| Synthetic shape transformation data |

——

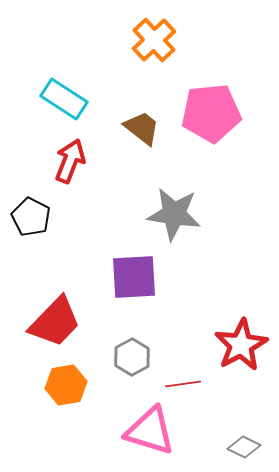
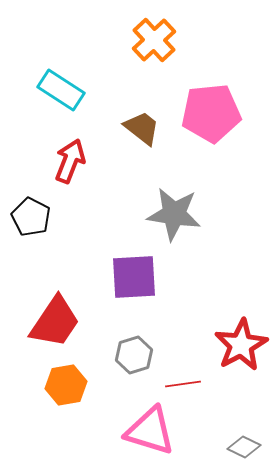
cyan rectangle: moved 3 px left, 9 px up
red trapezoid: rotated 10 degrees counterclockwise
gray hexagon: moved 2 px right, 2 px up; rotated 12 degrees clockwise
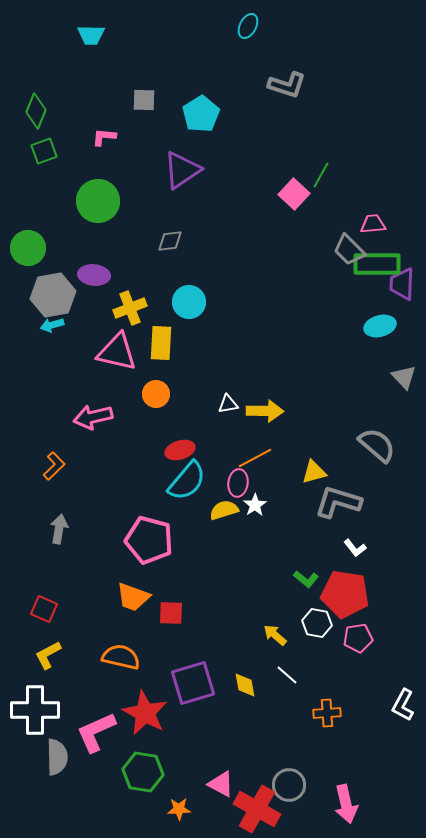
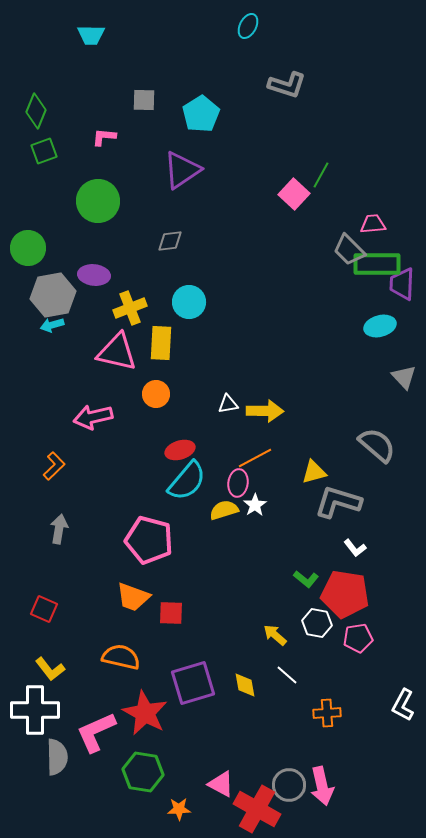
yellow L-shape at (48, 655): moved 2 px right, 14 px down; rotated 100 degrees counterclockwise
pink arrow at (346, 804): moved 24 px left, 18 px up
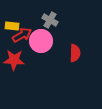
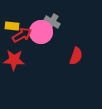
gray cross: moved 2 px right, 2 px down
pink circle: moved 9 px up
red semicircle: moved 1 px right, 3 px down; rotated 18 degrees clockwise
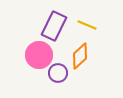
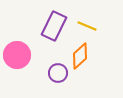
yellow line: moved 1 px down
pink circle: moved 22 px left
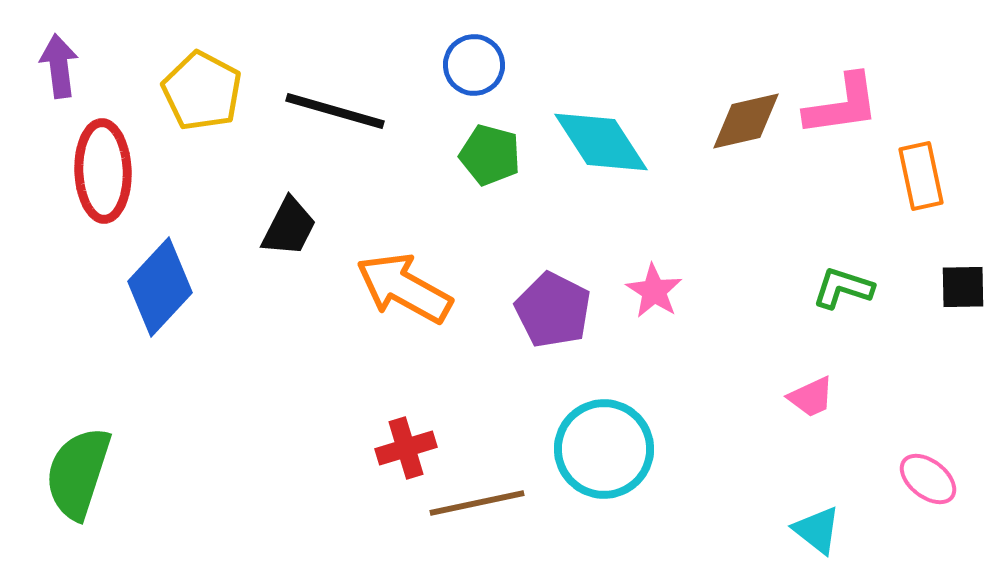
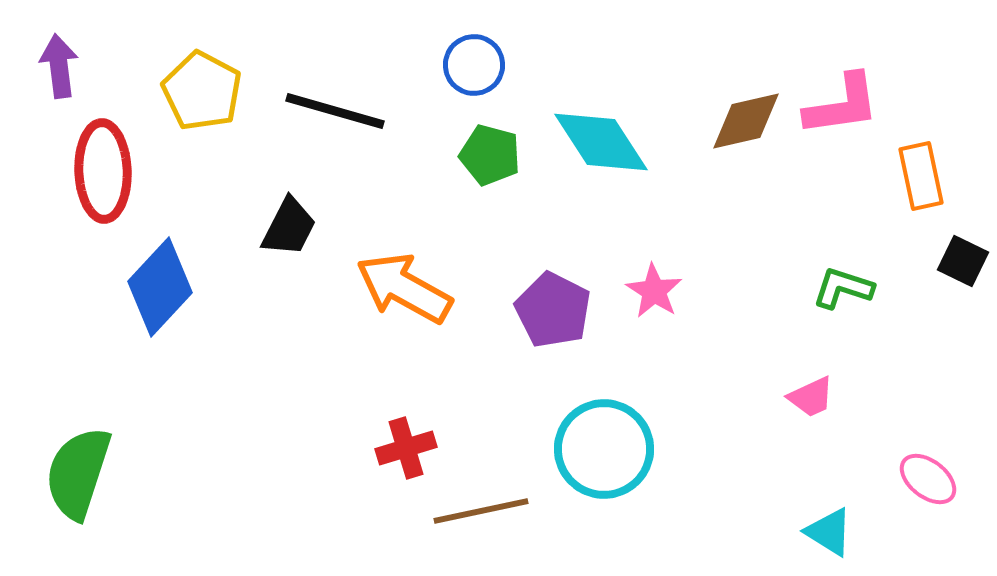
black square: moved 26 px up; rotated 27 degrees clockwise
brown line: moved 4 px right, 8 px down
cyan triangle: moved 12 px right, 2 px down; rotated 6 degrees counterclockwise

——

| THE PROBLEM |
Check each line above for the word "yellow" and copy the ones that have it.

| RESPONSE TO THE EXERCISE |
yellow L-shape at (48, 655): moved 2 px right, 14 px down; rotated 100 degrees counterclockwise
yellow line: moved 1 px down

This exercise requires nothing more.